━━ GIVEN INFORMATION ━━

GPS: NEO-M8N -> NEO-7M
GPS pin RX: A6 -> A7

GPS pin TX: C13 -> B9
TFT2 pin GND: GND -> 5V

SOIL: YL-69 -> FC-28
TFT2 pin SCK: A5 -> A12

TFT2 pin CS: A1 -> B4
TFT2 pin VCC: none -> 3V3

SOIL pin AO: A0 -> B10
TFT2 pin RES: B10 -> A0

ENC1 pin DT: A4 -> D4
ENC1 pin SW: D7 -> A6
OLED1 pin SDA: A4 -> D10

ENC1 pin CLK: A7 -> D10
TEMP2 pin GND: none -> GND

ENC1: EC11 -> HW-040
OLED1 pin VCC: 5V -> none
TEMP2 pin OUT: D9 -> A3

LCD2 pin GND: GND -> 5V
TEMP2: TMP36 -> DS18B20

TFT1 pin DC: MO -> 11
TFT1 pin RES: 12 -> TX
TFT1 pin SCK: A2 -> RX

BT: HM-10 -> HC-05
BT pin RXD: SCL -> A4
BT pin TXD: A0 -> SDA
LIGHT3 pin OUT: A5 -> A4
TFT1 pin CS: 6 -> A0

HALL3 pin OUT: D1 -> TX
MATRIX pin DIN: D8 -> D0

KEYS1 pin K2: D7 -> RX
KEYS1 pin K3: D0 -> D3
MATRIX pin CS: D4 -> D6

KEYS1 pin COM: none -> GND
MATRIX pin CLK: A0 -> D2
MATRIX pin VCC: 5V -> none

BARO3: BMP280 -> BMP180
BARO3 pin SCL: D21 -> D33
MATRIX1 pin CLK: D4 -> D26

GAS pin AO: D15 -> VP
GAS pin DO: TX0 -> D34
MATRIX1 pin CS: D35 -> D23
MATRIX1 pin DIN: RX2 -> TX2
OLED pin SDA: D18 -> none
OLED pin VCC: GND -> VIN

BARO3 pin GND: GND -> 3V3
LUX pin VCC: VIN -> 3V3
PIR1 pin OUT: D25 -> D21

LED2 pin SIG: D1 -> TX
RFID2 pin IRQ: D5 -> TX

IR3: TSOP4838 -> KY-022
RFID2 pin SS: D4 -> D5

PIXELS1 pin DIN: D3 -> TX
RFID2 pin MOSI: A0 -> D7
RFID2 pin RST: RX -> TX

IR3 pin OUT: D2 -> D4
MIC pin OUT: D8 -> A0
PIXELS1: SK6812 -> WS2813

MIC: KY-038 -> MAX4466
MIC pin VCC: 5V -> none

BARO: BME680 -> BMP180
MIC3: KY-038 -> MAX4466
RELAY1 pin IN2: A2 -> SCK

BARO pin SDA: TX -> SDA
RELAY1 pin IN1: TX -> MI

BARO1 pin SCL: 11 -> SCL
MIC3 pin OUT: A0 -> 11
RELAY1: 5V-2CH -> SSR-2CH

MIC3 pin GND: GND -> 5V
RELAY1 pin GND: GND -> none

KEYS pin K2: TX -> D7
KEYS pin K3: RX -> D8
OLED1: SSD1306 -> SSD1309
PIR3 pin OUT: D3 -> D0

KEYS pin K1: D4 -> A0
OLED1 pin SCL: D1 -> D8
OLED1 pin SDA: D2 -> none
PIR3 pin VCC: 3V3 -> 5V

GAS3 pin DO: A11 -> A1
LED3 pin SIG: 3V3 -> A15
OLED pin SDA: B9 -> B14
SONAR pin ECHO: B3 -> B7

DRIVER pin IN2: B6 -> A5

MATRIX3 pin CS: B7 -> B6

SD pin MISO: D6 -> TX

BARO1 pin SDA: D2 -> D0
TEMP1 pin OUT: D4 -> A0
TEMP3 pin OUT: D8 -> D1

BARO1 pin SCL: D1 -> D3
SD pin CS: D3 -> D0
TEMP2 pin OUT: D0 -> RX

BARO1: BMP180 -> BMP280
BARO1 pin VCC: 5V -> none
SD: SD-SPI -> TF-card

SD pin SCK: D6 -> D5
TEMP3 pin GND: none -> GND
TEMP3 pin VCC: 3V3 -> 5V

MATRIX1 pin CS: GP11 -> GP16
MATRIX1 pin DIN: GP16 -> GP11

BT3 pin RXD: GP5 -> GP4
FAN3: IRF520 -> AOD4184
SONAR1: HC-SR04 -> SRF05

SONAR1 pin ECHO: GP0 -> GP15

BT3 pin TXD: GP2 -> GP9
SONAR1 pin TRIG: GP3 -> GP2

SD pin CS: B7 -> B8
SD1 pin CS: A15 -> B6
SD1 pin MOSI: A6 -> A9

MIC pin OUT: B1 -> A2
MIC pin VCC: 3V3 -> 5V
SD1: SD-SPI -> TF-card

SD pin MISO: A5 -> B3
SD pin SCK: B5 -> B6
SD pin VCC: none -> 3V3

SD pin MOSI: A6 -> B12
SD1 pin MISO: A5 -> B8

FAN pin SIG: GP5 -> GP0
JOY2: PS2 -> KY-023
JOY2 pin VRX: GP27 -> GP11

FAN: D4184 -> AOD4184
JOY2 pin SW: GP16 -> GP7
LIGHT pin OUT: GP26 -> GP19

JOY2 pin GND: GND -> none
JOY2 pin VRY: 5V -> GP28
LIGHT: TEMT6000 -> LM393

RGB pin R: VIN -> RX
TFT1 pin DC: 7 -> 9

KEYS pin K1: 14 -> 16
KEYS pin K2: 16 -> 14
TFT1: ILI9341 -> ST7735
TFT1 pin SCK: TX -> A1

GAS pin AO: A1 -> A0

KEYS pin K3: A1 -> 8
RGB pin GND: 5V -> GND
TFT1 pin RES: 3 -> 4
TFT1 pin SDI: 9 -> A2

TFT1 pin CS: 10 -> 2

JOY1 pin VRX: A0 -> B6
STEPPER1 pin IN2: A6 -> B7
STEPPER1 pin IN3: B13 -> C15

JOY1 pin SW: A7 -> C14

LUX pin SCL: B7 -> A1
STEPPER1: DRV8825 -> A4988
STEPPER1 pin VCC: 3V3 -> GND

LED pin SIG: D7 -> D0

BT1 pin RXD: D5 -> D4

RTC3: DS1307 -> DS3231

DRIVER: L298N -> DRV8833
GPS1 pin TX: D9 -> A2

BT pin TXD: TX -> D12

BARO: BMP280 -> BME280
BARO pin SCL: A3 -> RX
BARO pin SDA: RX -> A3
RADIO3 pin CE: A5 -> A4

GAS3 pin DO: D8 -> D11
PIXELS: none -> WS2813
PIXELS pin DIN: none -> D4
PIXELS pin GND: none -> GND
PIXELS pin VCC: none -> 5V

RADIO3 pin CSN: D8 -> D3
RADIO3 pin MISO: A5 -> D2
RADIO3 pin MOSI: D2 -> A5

━━━

# PROBLEM REQUIREMENTS
Show every line from the entries above in which the word "DRIVER" appears.

# EXERCISE SOLUTION
DRIVER pin IN2: B6 -> A5
DRIVER: L298N -> DRV8833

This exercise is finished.